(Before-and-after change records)

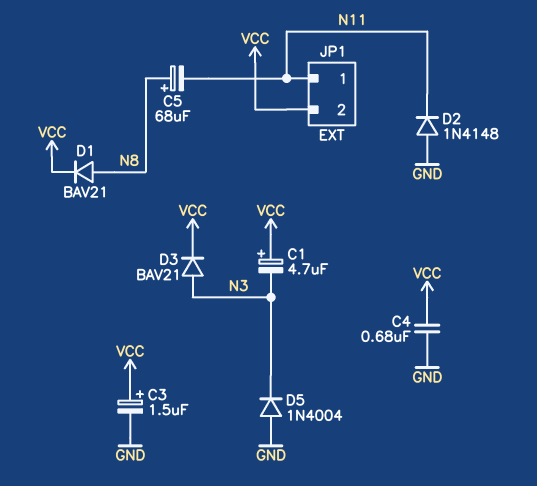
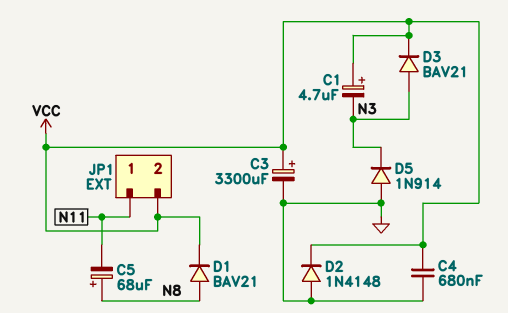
C3: 1.5uF (plus VCC, minus GND) -> 3300uF (plus VCC, minus GND)
D2: diode 1N4148 (A GND, K N11) -> diode 1N4148 (A GND, K VCC)
D5: diode 1N4004 (A GND, K N3) -> diode 1N914 (A GND, K N3)

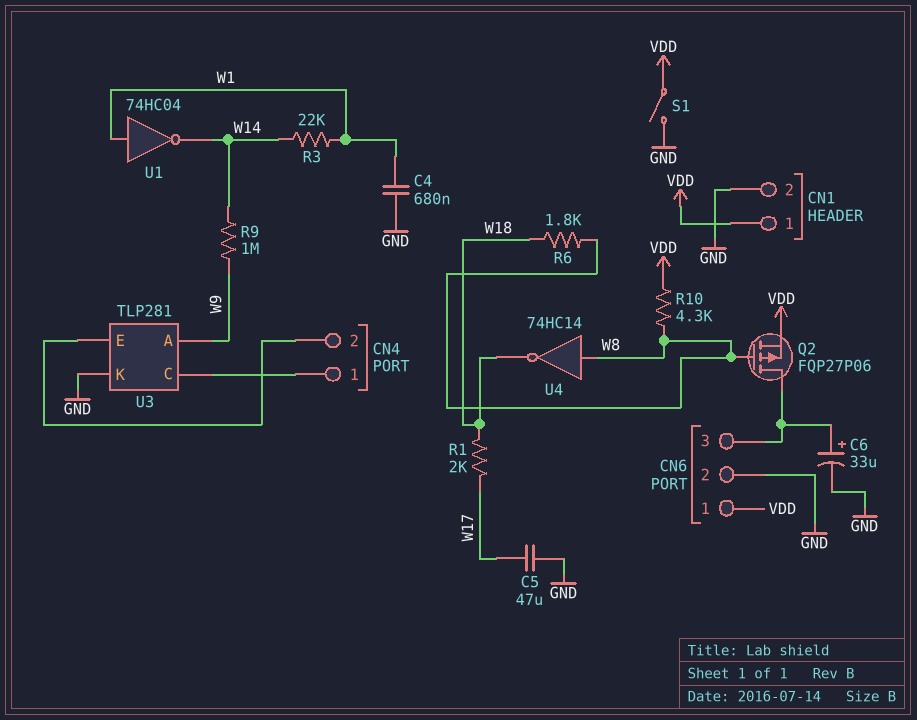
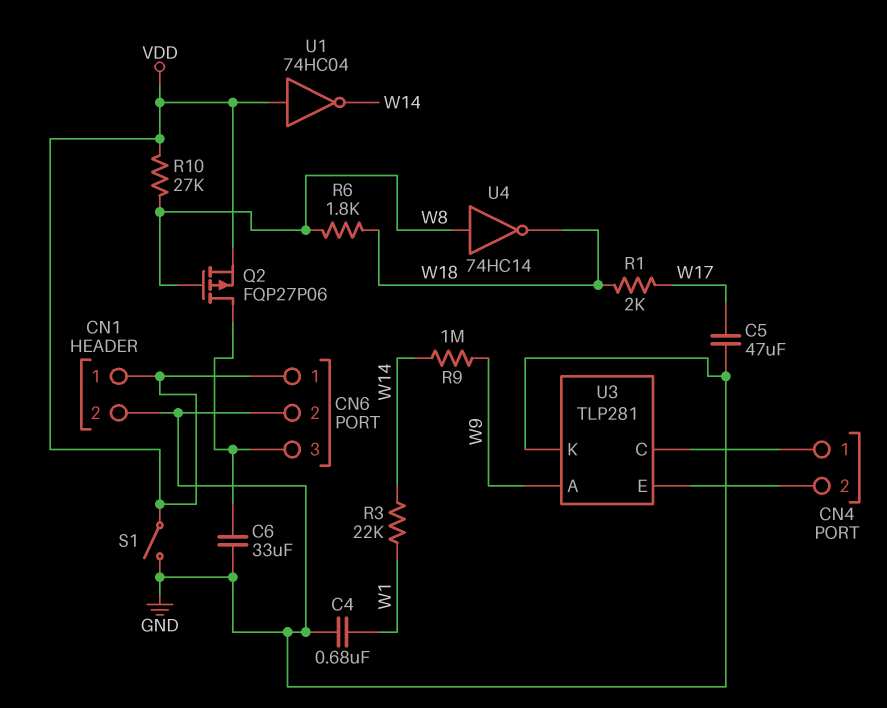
C6: 33uF (plus CN6/3, minus GND) -> 33uF (CN6/3, GND)
R10: 4.3k (VDD, W8) -> 27k (VDD, W8)
U1: NOT 74HC04 (in W1, out W14) -> NOT 74HC04 (in VDD, out W14)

* [What you will do]: No pictures belong in the output. It should reproduce exactly the lines from the one containing "D5: diode 1N4004" through the end of the data, both ends included.

* [Answer]:
D5: diode 1N4004 (A GND, K N3) -> diode 1N914 (A GND, K N3)

C6: 33uF (plus CN6/3, minus GND) -> 33uF (CN6/3, GND)
R10: 4.3k (VDD, W8) -> 27k (VDD, W8)
U1: NOT 74HC04 (in W1, out W14) -> NOT 74HC04 (in VDD, out W14)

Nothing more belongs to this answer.